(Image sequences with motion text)
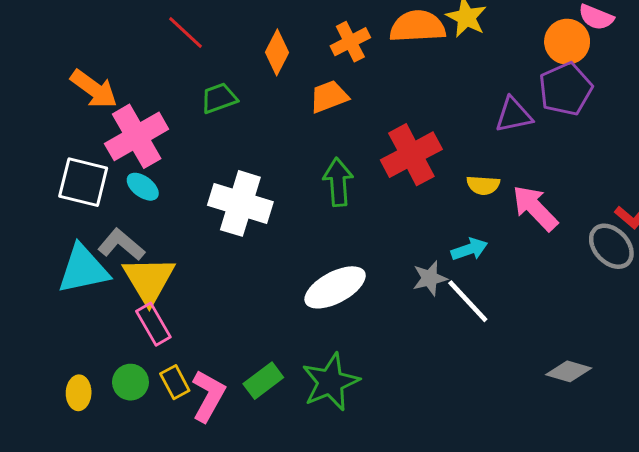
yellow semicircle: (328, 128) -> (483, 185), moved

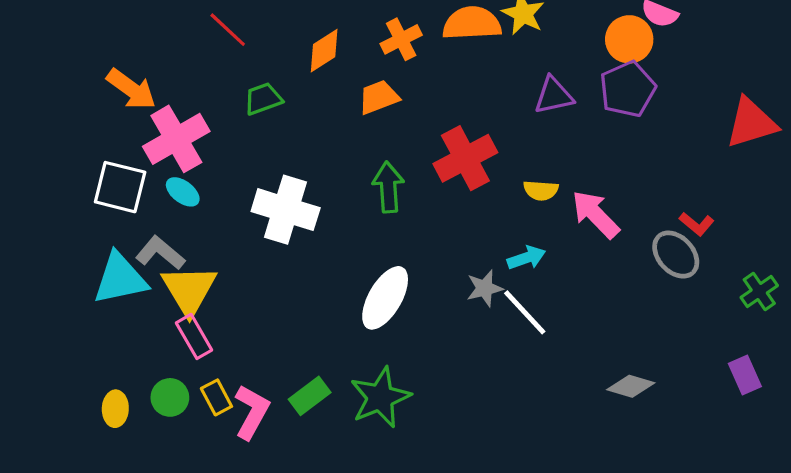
orange diamond: (277, 52) -> (324, 51), turned 30
purple triangle: (514, 115) -> (554, 96), moved
white ellipse: (335, 287) -> (385, 298), turned -32

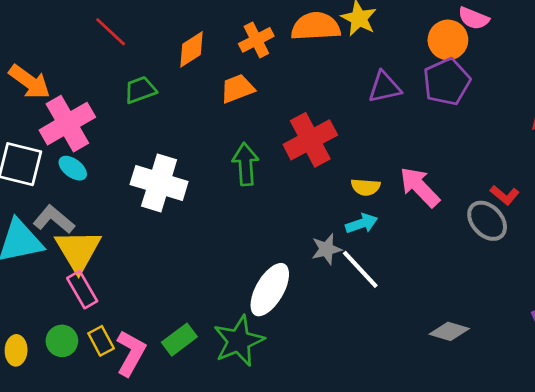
yellow semicircle: (541, 190) -> (366, 187), moved
white ellipse: (385, 298) -> (270, 290), moved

TO-DO ITEM = Please print all the entries exactly as written, but drop the pictures.

SOLUTION TO THE EXERCISE =
yellow semicircle: (328, 128) -> (483, 185), moved

orange diamond: (277, 52) -> (324, 51), turned 30
purple triangle: (514, 115) -> (554, 96), moved
white ellipse: (335, 287) -> (385, 298), turned -32

yellow semicircle: (541, 190) -> (366, 187), moved
white ellipse: (385, 298) -> (270, 290), moved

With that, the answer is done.